**Data records**

============

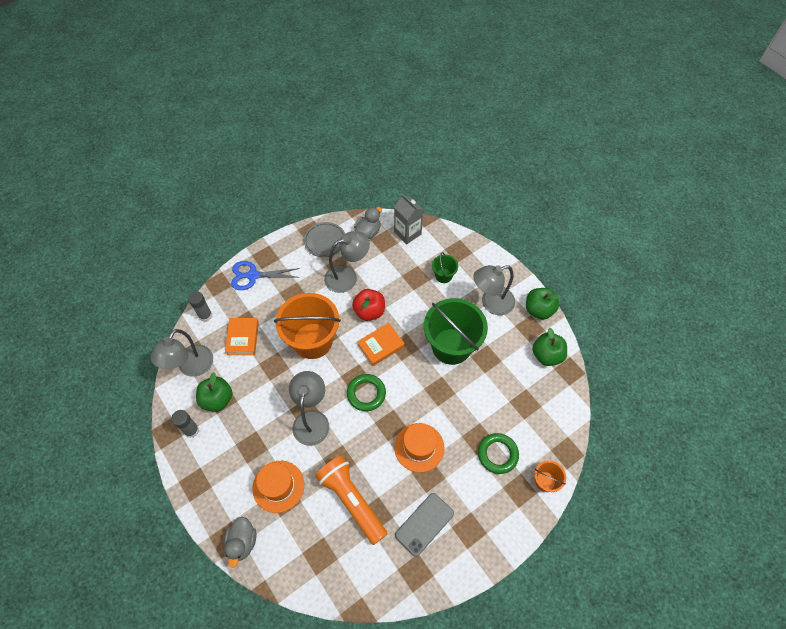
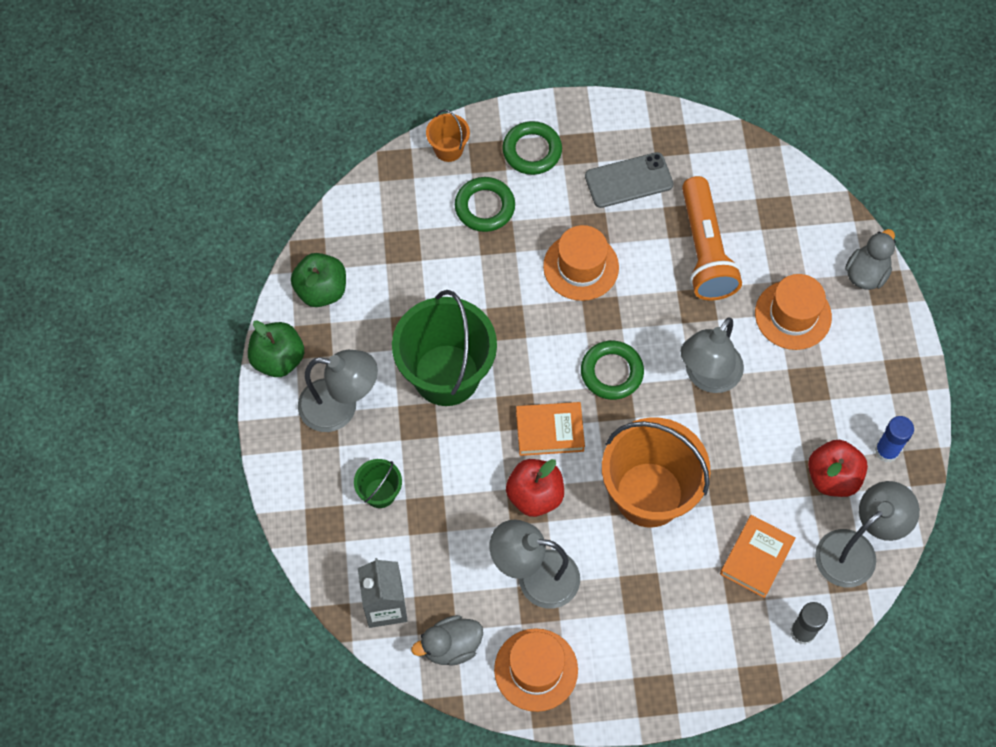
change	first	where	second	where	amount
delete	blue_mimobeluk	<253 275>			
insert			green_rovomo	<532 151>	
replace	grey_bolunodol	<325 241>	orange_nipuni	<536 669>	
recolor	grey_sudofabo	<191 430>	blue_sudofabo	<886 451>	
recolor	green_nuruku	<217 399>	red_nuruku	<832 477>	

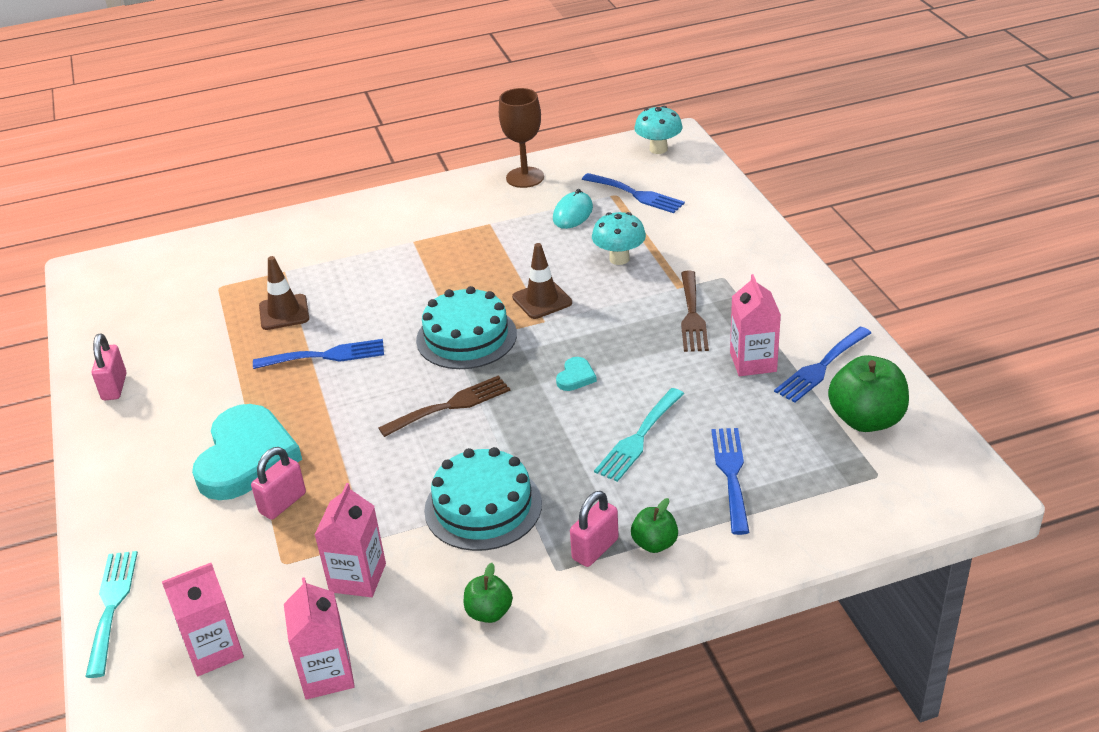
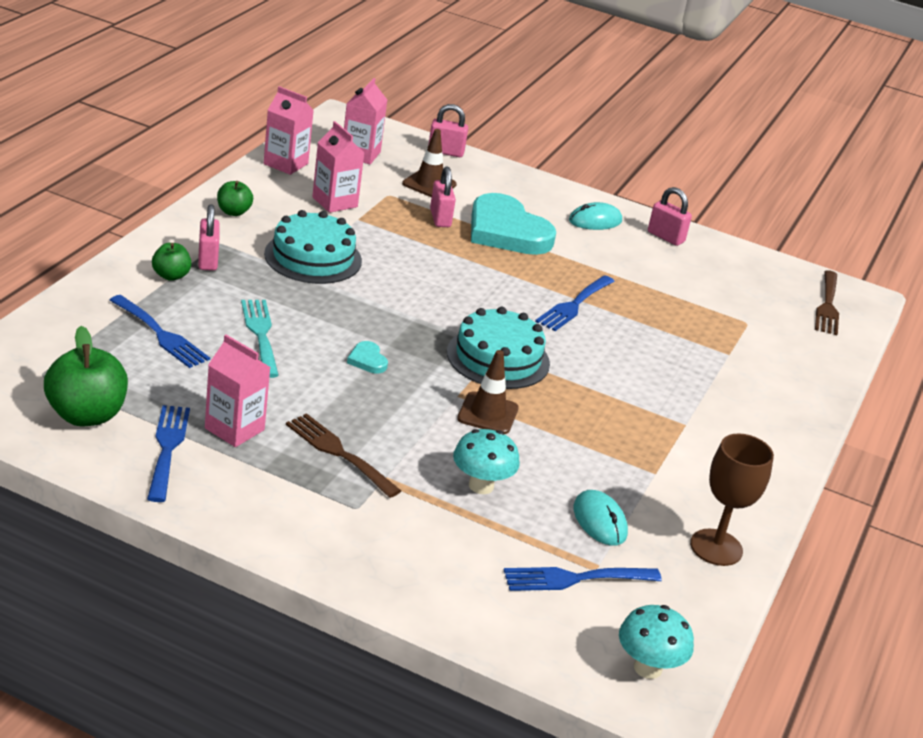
change	first	where	second	where	amount
insert			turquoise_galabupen	<595 221>	
move	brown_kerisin	<284 312>		<429 184>	
move	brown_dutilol	<451 405>		<827 306>	
replace	turquoise_dutilol	<111 606>	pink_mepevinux	<445 152>	

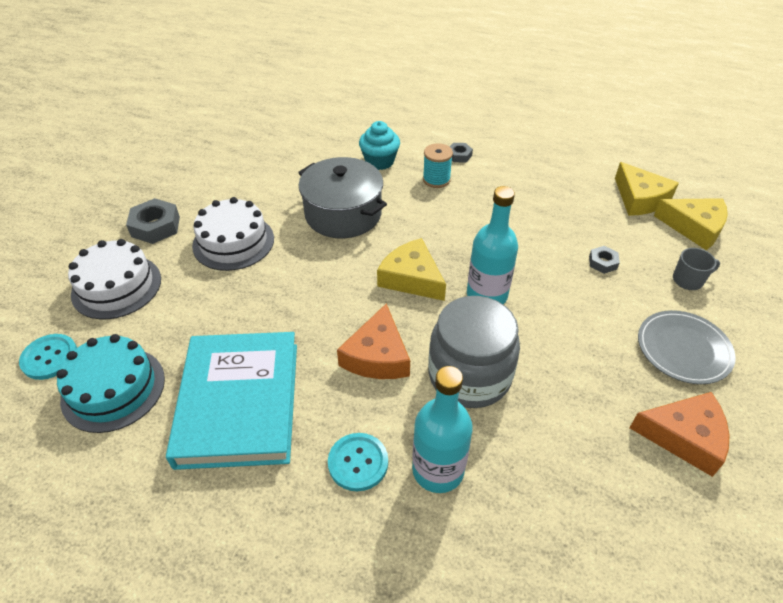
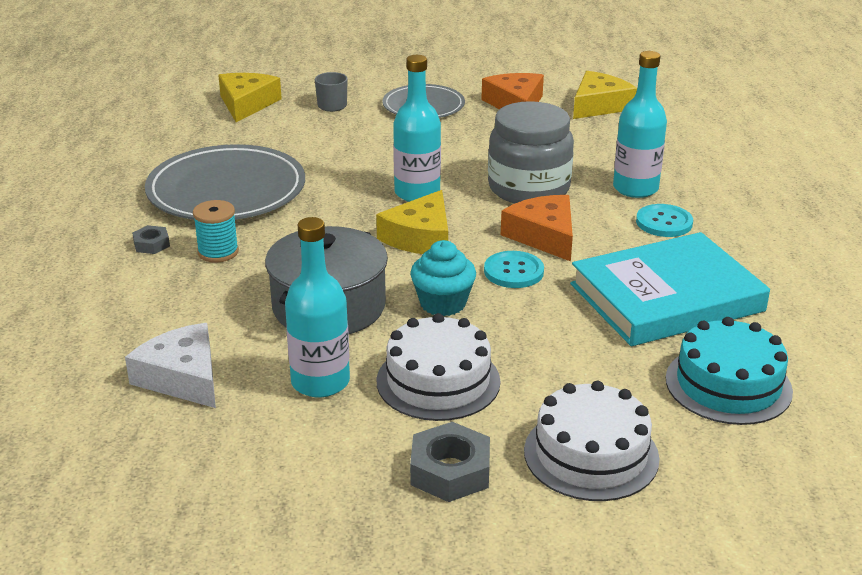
change	first	where	second	where	amount
delete	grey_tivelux	<602 262>			
insert			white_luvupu	<183 377>	
insert			grey_bolunodol	<226 190>	
insert			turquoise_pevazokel	<320 382>	
move	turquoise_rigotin	<49 357>		<513 271>	
move	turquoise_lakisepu	<379 161>		<443 303>	
move	yellow_luvupu	<640 198>		<599 105>	
rotate	orange_luvupu	<377 355>		<544 236>	105 degrees counterclockwise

============

Line by line, write out the entries exactly, and leave the pictures out.

**Expected output**
change	first	where	second	where	amount
delete	blue_mimobeluk	<253 275>			
insert			green_rovomo	<532 151>	
replace	grey_bolunodol	<325 241>	orange_nipuni	<536 669>	
recolor	grey_sudofabo	<191 430>	blue_sudofabo	<886 451>	
recolor	green_nuruku	<217 399>	red_nuruku	<832 477>	

change	first	where	second	where	amount
insert			turquoise_galabupen	<595 221>	
move	brown_kerisin	<284 312>		<429 184>	
move	brown_dutilol	<451 405>		<827 306>	
replace	turquoise_dutilol	<111 606>	pink_mepevinux	<445 152>	

change	first	where	second	where	amount
delete	grey_tivelux	<602 262>			
insert			white_luvupu	<183 377>	
insert			grey_bolunodol	<226 190>	
insert			turquoise_pevazokel	<320 382>	
move	turquoise_rigotin	<49 357>		<513 271>	
move	turquoise_lakisepu	<379 161>		<443 303>	
move	yellow_luvupu	<640 198>		<599 105>	
rotate	orange_luvupu	<377 355>		<544 236>	105 degrees counterclockwise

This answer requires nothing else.